> _Exercise instructions_: Starting with the line that contains "brown marker |" and stopping after the line that contains "green lamp |", return each line below exactly as written, with no others.

[[ Recorded data, beginning ]]

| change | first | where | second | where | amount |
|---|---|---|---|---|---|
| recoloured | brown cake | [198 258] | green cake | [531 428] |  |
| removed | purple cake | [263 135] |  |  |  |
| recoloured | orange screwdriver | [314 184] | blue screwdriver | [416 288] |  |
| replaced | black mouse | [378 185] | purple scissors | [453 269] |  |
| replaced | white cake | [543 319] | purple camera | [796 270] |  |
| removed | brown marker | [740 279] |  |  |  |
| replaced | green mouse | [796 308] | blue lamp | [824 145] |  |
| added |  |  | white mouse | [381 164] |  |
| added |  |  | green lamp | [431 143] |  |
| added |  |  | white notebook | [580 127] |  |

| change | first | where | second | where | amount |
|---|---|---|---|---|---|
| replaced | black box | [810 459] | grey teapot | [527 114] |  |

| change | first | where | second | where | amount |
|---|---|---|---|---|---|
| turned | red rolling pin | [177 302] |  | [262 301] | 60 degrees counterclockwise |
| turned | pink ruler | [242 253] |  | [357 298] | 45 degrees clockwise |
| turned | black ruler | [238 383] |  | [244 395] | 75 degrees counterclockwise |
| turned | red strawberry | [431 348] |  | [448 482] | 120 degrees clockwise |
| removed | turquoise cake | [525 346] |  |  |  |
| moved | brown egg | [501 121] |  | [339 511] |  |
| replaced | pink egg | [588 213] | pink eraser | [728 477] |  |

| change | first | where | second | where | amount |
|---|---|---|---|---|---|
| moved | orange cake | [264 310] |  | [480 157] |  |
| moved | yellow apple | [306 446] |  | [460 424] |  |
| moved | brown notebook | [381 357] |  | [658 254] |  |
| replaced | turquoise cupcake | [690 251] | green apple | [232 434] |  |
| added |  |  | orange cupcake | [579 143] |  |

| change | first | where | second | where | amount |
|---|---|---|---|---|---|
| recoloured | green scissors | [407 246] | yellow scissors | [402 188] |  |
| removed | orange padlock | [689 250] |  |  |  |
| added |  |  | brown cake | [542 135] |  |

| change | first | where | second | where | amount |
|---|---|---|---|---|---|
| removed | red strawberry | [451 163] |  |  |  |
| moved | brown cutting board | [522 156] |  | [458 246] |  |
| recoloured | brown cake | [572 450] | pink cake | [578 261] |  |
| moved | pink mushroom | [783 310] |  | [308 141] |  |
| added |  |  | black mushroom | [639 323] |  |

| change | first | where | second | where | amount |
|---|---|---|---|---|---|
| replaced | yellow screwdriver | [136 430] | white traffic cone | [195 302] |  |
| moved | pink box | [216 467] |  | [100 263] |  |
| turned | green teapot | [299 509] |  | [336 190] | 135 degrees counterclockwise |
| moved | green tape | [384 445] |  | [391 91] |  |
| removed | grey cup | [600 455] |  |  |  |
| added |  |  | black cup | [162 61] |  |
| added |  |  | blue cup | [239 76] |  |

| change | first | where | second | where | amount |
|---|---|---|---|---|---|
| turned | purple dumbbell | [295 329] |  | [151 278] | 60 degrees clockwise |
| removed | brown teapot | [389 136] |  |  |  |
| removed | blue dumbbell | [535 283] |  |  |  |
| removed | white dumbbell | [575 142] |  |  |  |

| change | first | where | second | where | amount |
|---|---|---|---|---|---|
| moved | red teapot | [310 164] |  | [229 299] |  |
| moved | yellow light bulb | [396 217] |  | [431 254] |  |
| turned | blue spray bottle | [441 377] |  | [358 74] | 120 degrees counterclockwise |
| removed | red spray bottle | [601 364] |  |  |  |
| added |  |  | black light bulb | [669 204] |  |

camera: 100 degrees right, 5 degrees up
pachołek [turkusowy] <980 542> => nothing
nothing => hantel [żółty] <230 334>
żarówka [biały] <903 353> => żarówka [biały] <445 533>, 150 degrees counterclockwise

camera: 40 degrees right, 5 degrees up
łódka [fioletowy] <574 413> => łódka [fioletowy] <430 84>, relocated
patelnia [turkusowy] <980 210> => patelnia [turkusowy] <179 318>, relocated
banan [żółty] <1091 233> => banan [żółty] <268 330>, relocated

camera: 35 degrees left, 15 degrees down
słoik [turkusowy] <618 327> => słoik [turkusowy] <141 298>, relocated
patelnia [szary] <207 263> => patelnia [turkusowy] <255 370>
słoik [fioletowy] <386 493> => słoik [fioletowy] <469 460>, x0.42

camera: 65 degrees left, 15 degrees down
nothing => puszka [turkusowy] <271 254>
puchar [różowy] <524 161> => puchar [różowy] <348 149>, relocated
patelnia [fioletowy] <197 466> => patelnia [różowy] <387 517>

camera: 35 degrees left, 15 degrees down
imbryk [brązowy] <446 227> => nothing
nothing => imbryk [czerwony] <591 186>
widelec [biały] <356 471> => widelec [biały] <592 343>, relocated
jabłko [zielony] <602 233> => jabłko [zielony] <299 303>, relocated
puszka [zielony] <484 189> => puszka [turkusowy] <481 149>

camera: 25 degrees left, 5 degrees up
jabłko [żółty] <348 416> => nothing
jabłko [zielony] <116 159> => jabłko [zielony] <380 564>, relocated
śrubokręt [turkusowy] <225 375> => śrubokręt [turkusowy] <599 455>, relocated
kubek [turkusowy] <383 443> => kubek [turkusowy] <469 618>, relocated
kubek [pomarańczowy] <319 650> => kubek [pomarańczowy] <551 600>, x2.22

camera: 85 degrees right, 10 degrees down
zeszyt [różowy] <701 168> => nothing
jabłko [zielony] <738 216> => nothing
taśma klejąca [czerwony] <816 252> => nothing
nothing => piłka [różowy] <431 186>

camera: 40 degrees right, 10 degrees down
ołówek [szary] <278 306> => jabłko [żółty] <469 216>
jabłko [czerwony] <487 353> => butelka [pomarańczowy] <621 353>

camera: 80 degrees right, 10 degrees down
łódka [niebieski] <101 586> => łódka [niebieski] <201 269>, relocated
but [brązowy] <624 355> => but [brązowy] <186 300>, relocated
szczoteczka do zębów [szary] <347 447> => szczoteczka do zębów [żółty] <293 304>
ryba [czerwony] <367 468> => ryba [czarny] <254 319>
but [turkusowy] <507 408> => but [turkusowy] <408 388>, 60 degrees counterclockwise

[[ Recorded data, end ]]

> _Answer section_:
| removed | brown marker | [740 279] |  |  |  |
| replaced | green mouse | [796 308] | blue lamp | [824 145] |  |
| added |  |  | white mouse | [381 164] |  |
| added |  |  | green lamp | [431 143] |  |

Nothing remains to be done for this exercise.